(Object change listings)

BEGIN

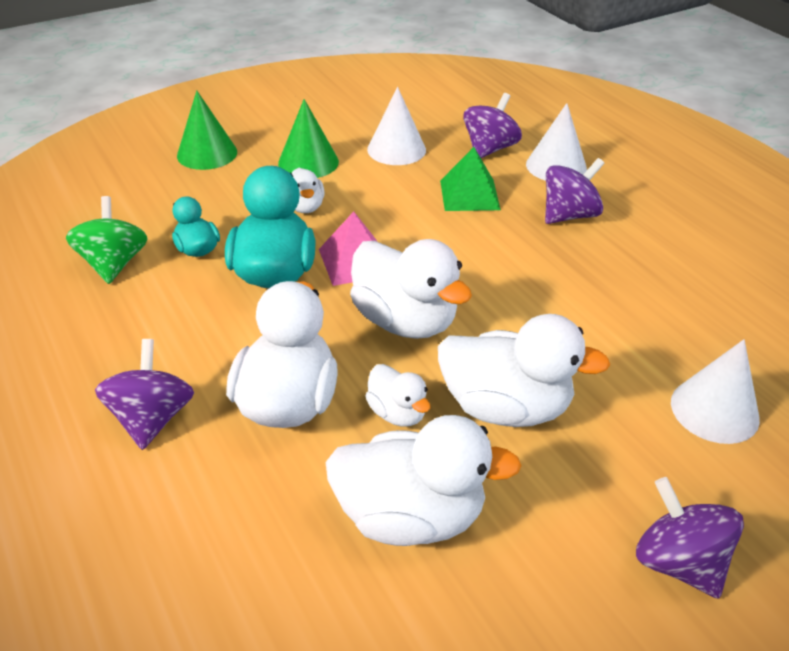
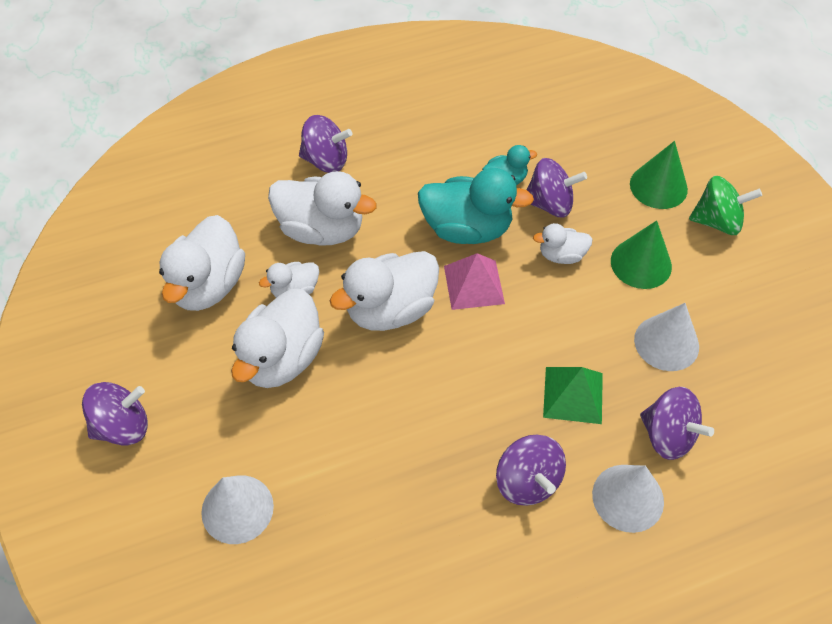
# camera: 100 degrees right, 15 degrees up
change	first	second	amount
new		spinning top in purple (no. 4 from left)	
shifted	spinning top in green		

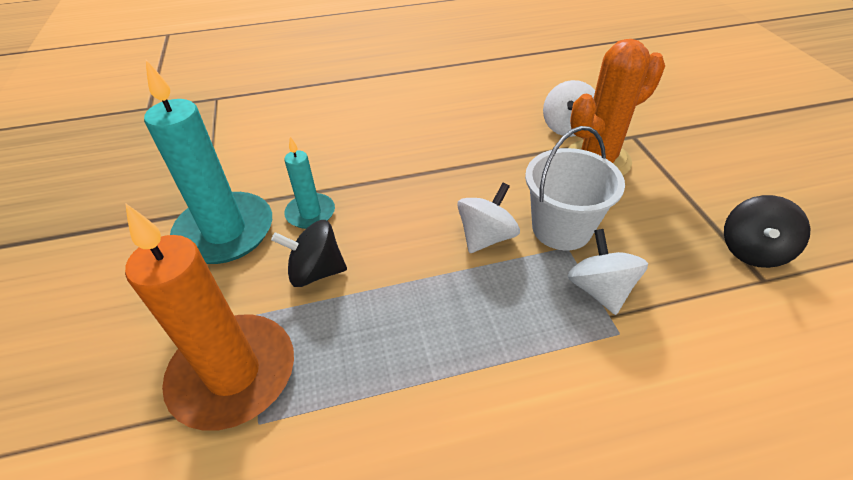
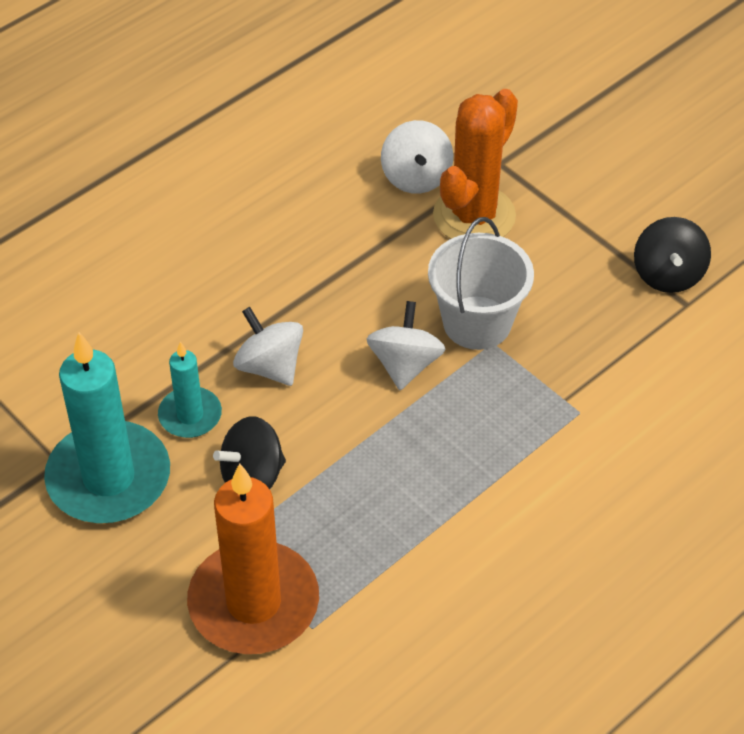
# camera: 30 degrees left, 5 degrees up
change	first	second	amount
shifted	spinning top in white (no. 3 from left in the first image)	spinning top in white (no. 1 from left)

END

PROBLEM REQUIREMENTS: Exclude the pictures and give back the rest of the data above exactly as written.

RESPONSE:
# camera: 100 degrees right, 15 degrees up
change	first	second	amount
new		spinning top in purple (no. 4 from left)	
shifted	spinning top in green		

# camera: 30 degrees left, 5 degrees up
change	first	second	amount
shifted	spinning top in white (no. 3 from left in the first image)	spinning top in white (no. 1 from left)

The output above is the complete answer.